▶ Exercise description
Print, please, the line that contains "D5: LED blue" and each line after it to the end of the entries, unchanged and with nothing else.

▶ Itemized modification records
§ §
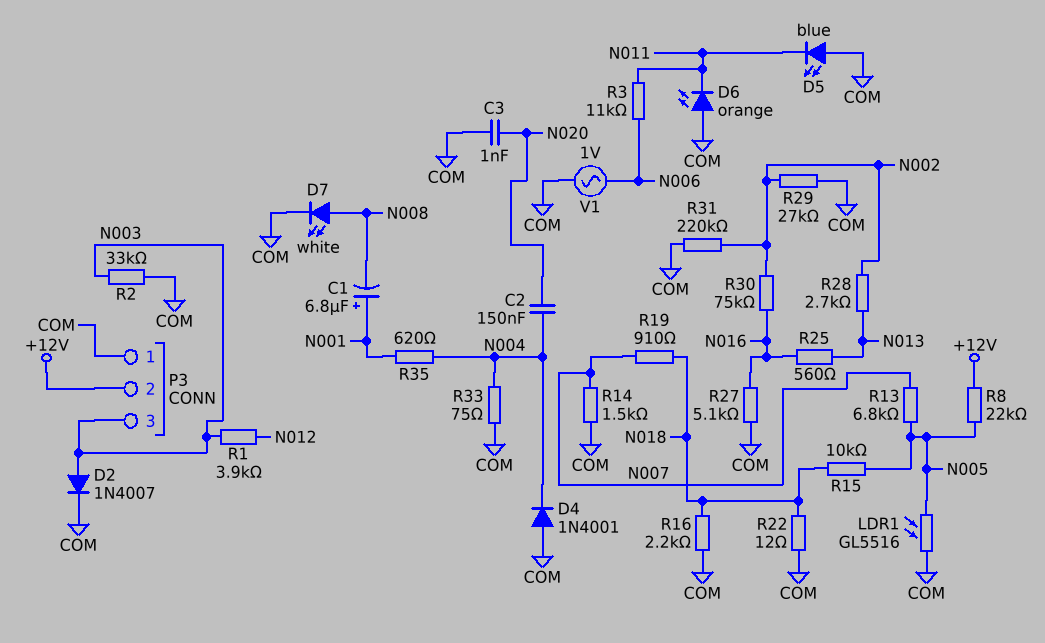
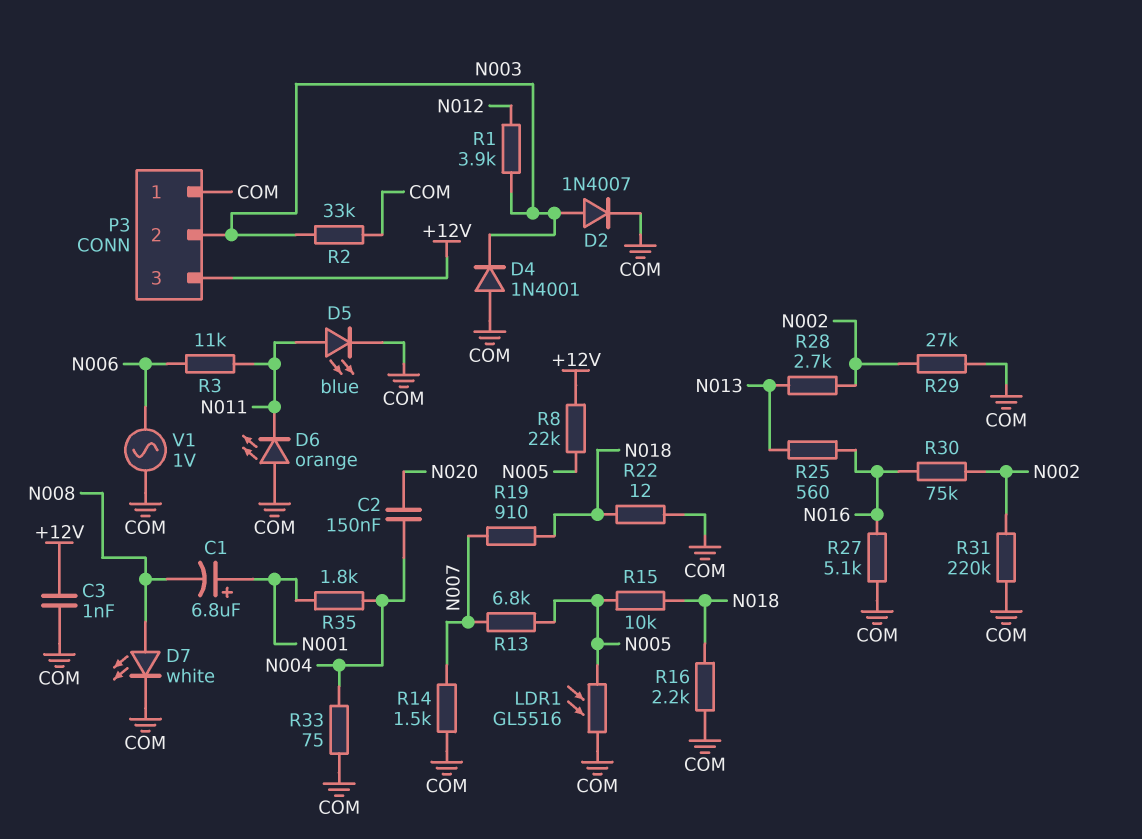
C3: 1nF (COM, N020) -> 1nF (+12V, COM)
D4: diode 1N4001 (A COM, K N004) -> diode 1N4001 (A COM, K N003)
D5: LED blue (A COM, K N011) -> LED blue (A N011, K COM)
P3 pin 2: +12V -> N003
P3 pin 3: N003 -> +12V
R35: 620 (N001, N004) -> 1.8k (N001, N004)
§ §
▶ Problem solution
D5: LED blue (A COM, K N011) -> LED blue (A N011, K COM)
P3 pin 2: +12V -> N003
P3 pin 3: N003 -> +12V
R35: 620 (N001, N004) -> 1.8k (N001, N004)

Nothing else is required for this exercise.